> [Work required]: An exact transcription of the lines below, from the first through the one containing "IC3 pin OUT: VDD -> GND", is the only output wanted.

> [Saved data entries]:

• • • •

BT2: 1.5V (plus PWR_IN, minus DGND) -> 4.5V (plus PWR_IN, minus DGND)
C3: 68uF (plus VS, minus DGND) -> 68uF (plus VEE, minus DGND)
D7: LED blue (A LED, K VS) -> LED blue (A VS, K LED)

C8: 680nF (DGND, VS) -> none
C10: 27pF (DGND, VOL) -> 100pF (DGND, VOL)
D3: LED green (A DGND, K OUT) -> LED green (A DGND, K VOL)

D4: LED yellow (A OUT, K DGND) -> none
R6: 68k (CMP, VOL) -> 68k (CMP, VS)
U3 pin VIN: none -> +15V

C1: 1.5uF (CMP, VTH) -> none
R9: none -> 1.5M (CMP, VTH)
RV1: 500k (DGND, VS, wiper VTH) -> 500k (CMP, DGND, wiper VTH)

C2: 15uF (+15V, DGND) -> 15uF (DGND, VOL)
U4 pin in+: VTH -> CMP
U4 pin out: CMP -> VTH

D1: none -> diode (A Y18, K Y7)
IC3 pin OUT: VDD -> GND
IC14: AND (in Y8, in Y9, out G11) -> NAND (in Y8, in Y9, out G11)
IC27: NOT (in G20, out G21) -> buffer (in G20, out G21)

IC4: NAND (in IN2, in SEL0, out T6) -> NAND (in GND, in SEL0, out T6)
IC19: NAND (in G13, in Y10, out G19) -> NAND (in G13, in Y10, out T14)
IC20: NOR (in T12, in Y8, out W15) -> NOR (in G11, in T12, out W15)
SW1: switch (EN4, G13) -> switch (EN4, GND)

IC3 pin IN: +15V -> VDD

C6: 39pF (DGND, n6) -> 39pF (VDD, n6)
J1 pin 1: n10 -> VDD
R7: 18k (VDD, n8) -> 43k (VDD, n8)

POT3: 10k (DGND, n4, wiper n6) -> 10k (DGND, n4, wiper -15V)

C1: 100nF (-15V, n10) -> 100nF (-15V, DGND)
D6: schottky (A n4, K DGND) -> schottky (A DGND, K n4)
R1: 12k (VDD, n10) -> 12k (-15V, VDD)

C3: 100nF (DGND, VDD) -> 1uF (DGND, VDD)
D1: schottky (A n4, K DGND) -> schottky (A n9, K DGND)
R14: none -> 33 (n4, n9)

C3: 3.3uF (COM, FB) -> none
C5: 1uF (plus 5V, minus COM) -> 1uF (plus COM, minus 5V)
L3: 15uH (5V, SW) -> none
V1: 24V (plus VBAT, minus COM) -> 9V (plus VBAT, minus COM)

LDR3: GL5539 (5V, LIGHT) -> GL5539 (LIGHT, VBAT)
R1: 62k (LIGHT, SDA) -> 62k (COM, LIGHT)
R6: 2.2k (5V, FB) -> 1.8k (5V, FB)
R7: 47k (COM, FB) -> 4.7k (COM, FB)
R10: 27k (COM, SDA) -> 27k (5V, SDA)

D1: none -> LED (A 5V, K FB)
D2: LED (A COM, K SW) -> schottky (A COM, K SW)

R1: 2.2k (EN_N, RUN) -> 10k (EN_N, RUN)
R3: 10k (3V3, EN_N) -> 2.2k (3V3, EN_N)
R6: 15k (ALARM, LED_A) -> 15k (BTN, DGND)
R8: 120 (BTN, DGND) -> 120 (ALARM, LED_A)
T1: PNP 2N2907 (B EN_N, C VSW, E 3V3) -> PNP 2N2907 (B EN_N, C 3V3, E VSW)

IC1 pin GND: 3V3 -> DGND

• • • •

> [Answer section]:
BT2: 1.5V (plus PWR_IN, minus DGND) -> 4.5V (plus PWR_IN, minus DGND)
C3: 68uF (plus VS, minus DGND) -> 68uF (plus VEE, minus DGND)
D7: LED blue (A LED, K VS) -> LED blue (A VS, K LED)

C8: 680nF (DGND, VS) -> none
C10: 27pF (DGND, VOL) -> 100pF (DGND, VOL)
D3: LED green (A DGND, K OUT) -> LED green (A DGND, K VOL)

D4: LED yellow (A OUT, K DGND) -> none
R6: 68k (CMP, VOL) -> 68k (CMP, VS)
U3 pin VIN: none -> +15V

C1: 1.5uF (CMP, VTH) -> none
R9: none -> 1.5M (CMP, VTH)
RV1: 500k (DGND, VS, wiper VTH) -> 500k (CMP, DGND, wiper VTH)

C2: 15uF (+15V, DGND) -> 15uF (DGND, VOL)
U4 pin in+: VTH -> CMP
U4 pin out: CMP -> VTH

D1: none -> diode (A Y18, K Y7)
IC3 pin OUT: VDD -> GND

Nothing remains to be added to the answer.